- **What to produce**: Make an exact copy of the records, with the images left out.
═════ Excerpted data
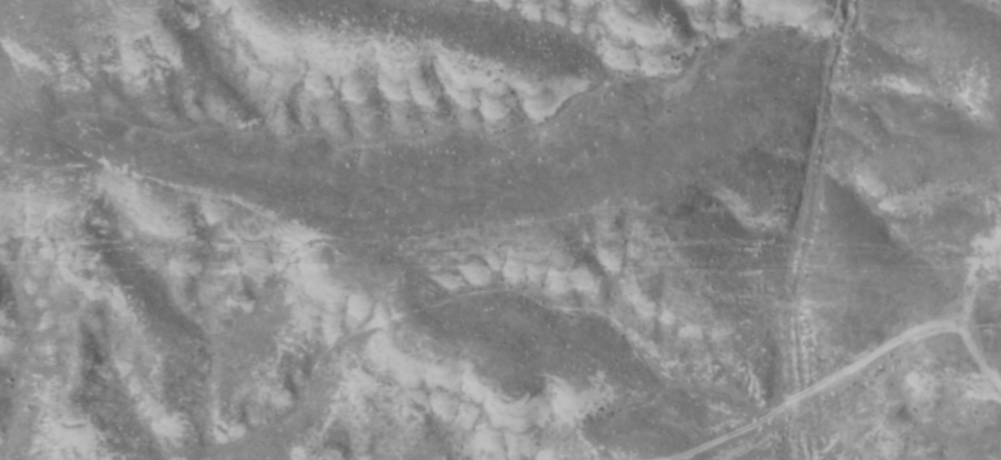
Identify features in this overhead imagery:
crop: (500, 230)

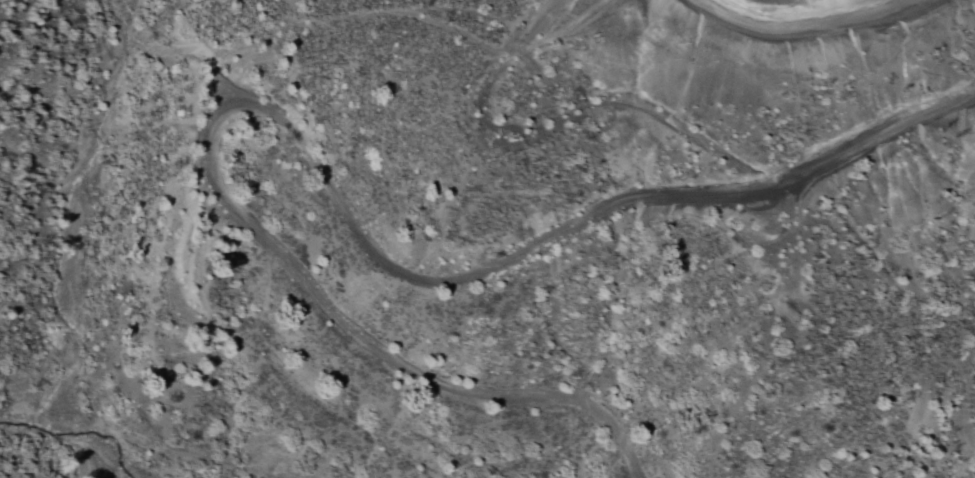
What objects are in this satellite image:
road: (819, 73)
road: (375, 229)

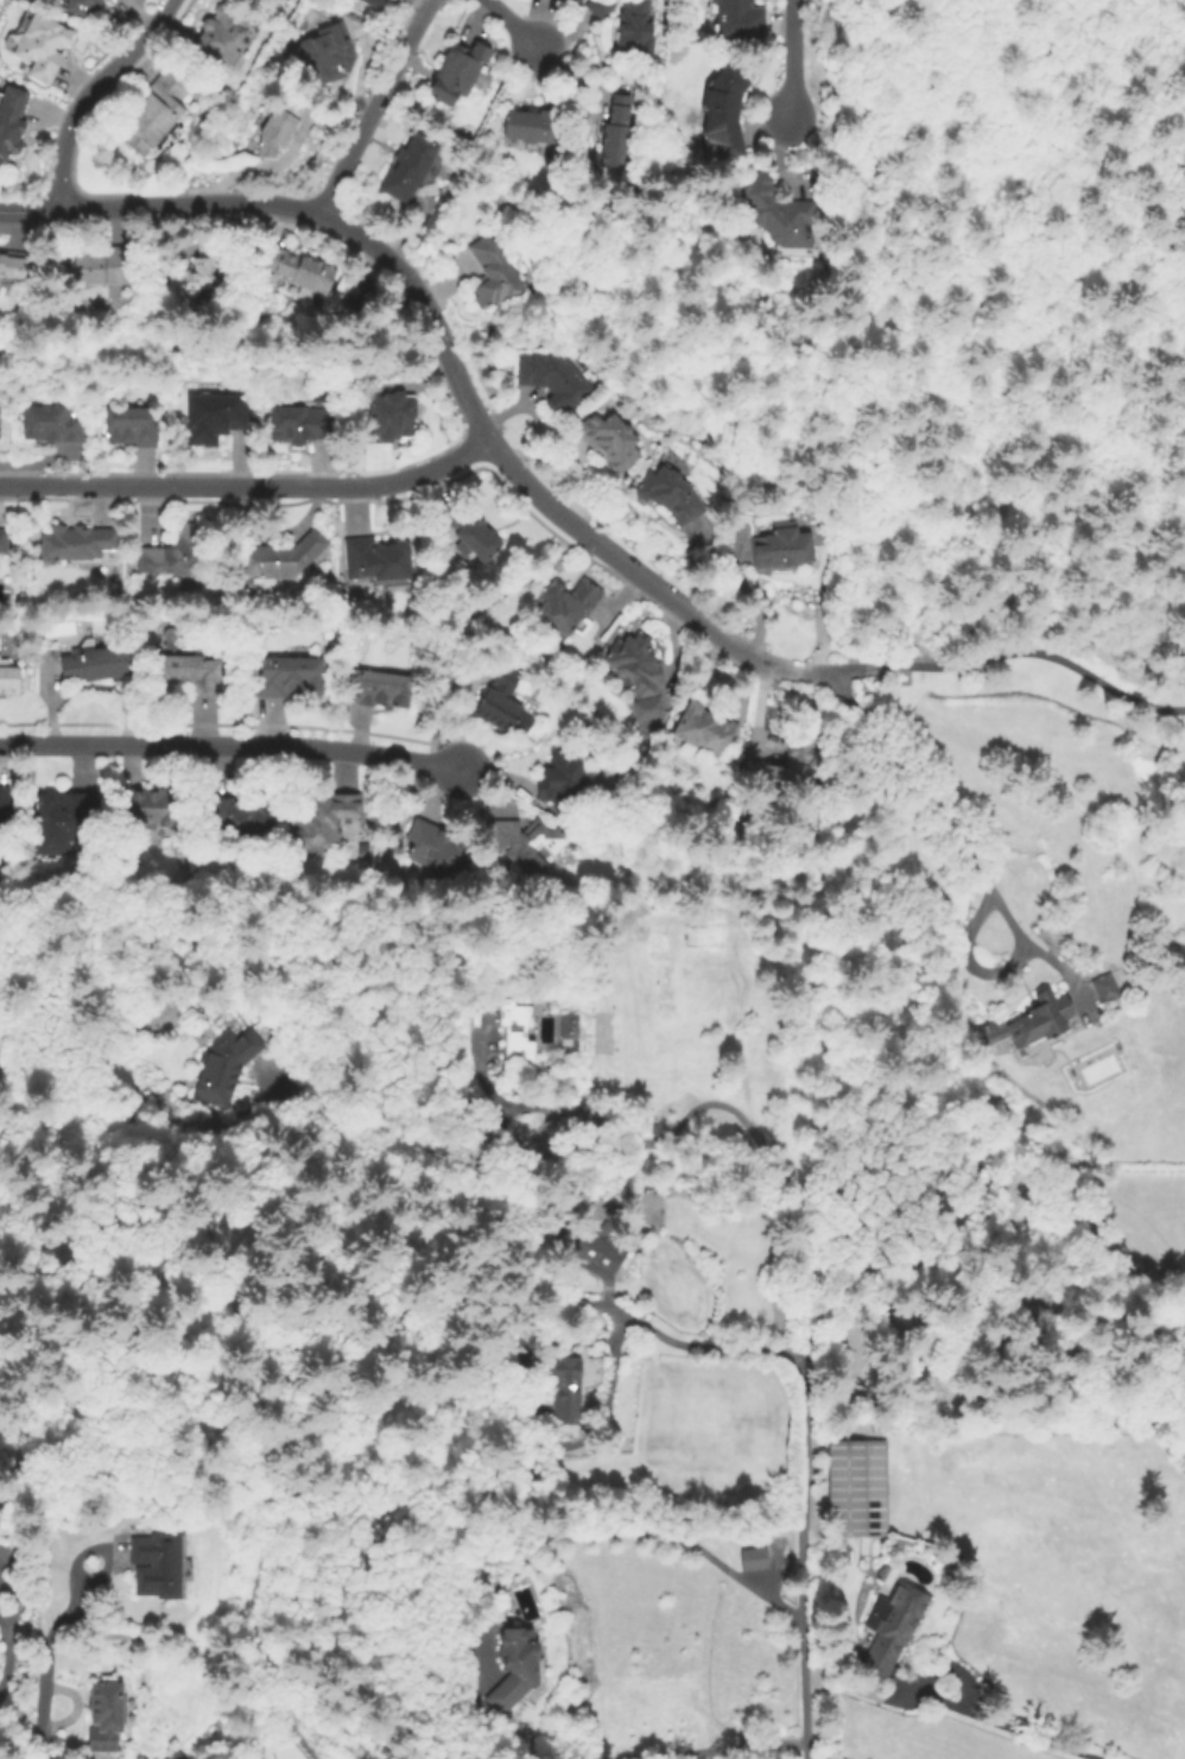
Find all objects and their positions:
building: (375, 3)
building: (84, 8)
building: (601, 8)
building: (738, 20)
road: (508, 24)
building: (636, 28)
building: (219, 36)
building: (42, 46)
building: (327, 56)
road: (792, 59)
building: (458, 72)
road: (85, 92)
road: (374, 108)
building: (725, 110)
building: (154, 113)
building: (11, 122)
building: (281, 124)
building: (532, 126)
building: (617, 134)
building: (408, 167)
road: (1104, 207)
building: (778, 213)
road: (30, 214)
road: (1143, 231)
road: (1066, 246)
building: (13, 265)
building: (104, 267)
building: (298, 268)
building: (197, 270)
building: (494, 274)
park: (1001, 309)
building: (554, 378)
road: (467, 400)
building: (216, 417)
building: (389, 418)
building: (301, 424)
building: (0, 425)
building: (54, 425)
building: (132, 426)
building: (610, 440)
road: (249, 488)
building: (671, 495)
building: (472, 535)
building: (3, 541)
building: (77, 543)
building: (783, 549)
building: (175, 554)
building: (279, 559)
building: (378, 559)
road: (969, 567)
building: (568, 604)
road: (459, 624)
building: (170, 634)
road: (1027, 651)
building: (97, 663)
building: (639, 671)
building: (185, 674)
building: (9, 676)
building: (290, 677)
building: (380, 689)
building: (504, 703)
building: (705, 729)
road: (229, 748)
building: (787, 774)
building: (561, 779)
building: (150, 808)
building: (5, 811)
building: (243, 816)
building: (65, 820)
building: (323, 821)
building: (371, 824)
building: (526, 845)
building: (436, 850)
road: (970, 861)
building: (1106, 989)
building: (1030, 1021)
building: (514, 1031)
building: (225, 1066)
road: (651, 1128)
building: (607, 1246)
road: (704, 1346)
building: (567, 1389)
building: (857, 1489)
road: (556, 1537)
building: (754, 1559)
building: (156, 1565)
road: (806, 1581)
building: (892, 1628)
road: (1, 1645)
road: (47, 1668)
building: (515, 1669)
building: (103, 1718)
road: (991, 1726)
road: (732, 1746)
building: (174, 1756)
══════════
- **Task response**:
Identify features in this overhead imagery:
crop: (500, 230)

What objects are in this satellite image:
road: (819, 73)
road: (375, 229)

Find all objects and their positions:
building: (375, 3)
building: (84, 8)
building: (601, 8)
building: (738, 20)
road: (508, 24)
building: (636, 28)
building: (219, 36)
building: (42, 46)
building: (327, 56)
road: (792, 59)
building: (458, 72)
road: (85, 92)
road: (374, 108)
building: (725, 110)
building: (154, 113)
building: (11, 122)
building: (281, 124)
building: (532, 126)
building: (617, 134)
building: (408, 167)
road: (1104, 207)
building: (778, 213)
road: (30, 214)
road: (1143, 231)
road: (1066, 246)
building: (13, 265)
building: (104, 267)
building: (298, 268)
building: (197, 270)
building: (494, 274)
park: (1001, 309)
building: (554, 378)
road: (467, 400)
building: (216, 417)
building: (389, 418)
building: (301, 424)
building: (0, 425)
building: (54, 425)
building: (132, 426)
building: (610, 440)
road: (249, 488)
building: (671, 495)
building: (472, 535)
building: (3, 541)
building: (77, 543)
building: (783, 549)
building: (175, 554)
building: (279, 559)
building: (378, 559)
road: (969, 567)
building: (568, 604)
road: (459, 624)
building: (170, 634)
road: (1027, 651)
building: (97, 663)
building: (639, 671)
building: (185, 674)
building: (9, 676)
building: (290, 677)
building: (380, 689)
building: (504, 703)
building: (705, 729)
road: (229, 748)
building: (787, 774)
building: (561, 779)
building: (150, 808)
building: (5, 811)
building: (243, 816)
building: (65, 820)
building: (323, 821)
building: (371, 824)
building: (526, 845)
building: (436, 850)
road: (970, 861)
building: (1106, 989)
building: (1030, 1021)
building: (514, 1031)
building: (225, 1066)
road: (651, 1128)
building: (607, 1246)
road: (704, 1346)
building: (567, 1389)
building: (857, 1489)
road: (556, 1537)
building: (754, 1559)
building: (156, 1565)
road: (806, 1581)
building: (892, 1628)
road: (1, 1645)
road: (47, 1668)
building: (515, 1669)
building: (103, 1718)
road: (991, 1726)
road: (732, 1746)
building: (174, 1756)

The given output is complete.